** ABOUT THIS EXERCISE **
Copy the data exactly, pictures aside.

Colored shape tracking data
- Opening Delimiter -

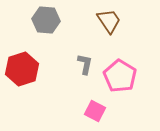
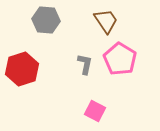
brown trapezoid: moved 3 px left
pink pentagon: moved 17 px up
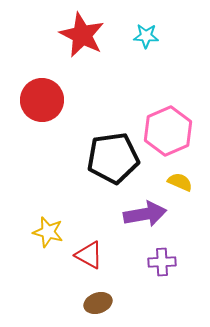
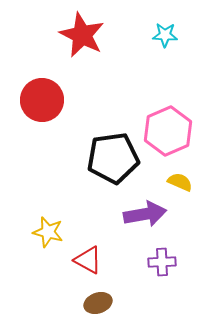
cyan star: moved 19 px right, 1 px up
red triangle: moved 1 px left, 5 px down
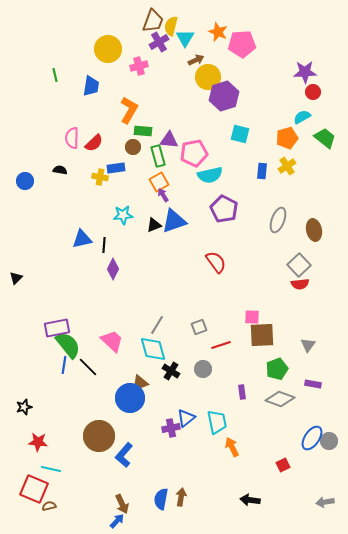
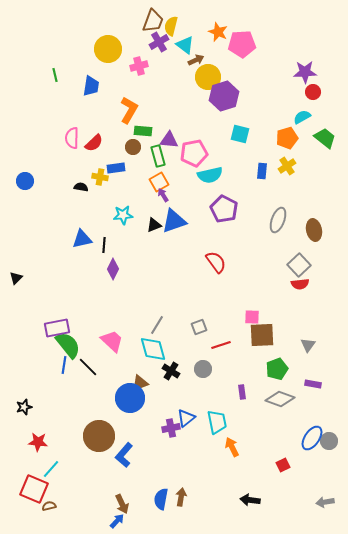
cyan triangle at (185, 38): moved 7 px down; rotated 24 degrees counterclockwise
black semicircle at (60, 170): moved 21 px right, 17 px down
cyan line at (51, 469): rotated 60 degrees counterclockwise
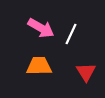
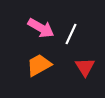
orange trapezoid: moved 1 px up; rotated 28 degrees counterclockwise
red triangle: moved 1 px left, 5 px up
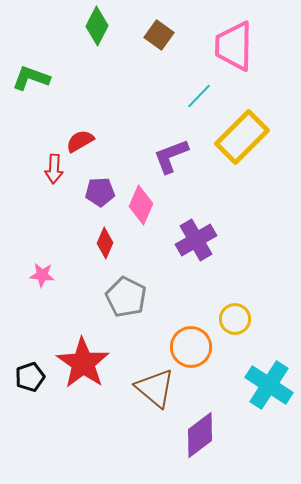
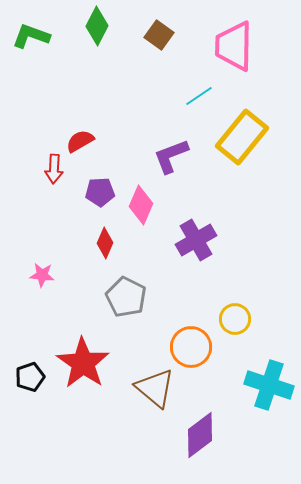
green L-shape: moved 42 px up
cyan line: rotated 12 degrees clockwise
yellow rectangle: rotated 6 degrees counterclockwise
cyan cross: rotated 15 degrees counterclockwise
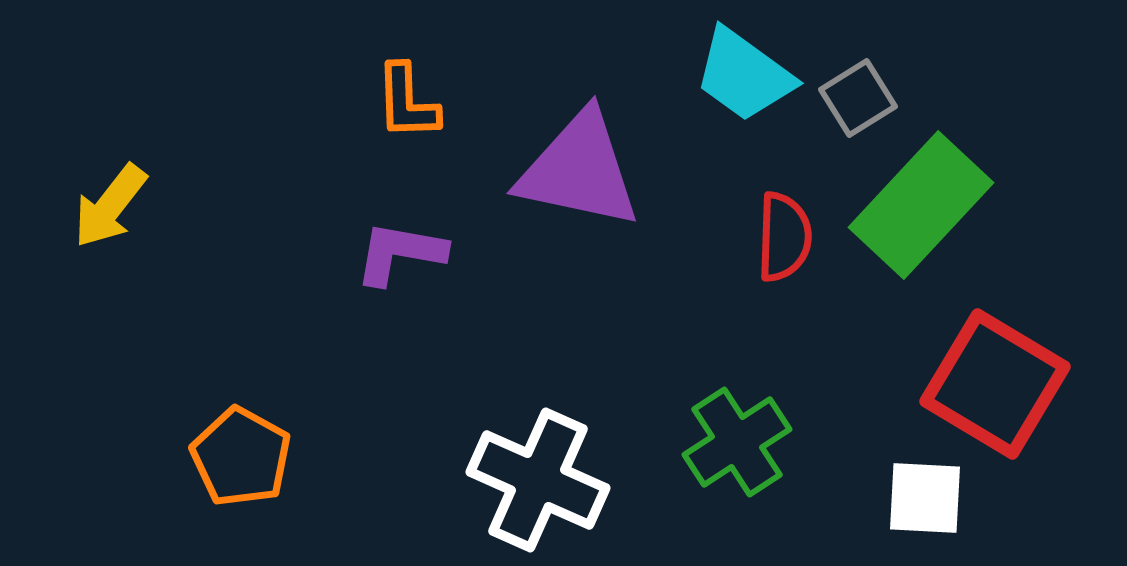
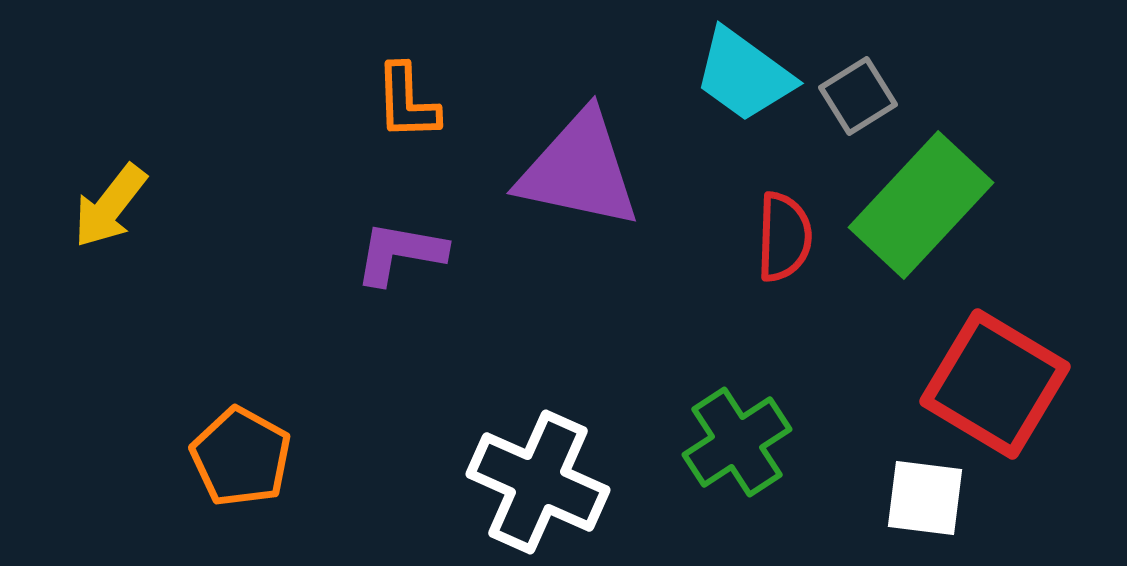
gray square: moved 2 px up
white cross: moved 2 px down
white square: rotated 4 degrees clockwise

- Closing Delimiter -

** RESPONSE AREA **
brown trapezoid: moved 3 px left
pink pentagon: moved 17 px up
cyan star: moved 19 px right, 1 px up
red triangle: moved 1 px left, 5 px down
cyan triangle at (185, 38): moved 7 px down; rotated 24 degrees counterclockwise
black semicircle at (60, 170): moved 21 px right, 17 px down
cyan line at (51, 469): rotated 60 degrees counterclockwise
orange trapezoid: moved 1 px up; rotated 28 degrees counterclockwise
red triangle: moved 1 px left, 5 px up
green L-shape: moved 42 px up
cyan line: rotated 12 degrees clockwise
yellow rectangle: rotated 6 degrees counterclockwise
cyan cross: rotated 15 degrees counterclockwise
gray square: moved 2 px up
white cross: moved 2 px down
white square: rotated 4 degrees clockwise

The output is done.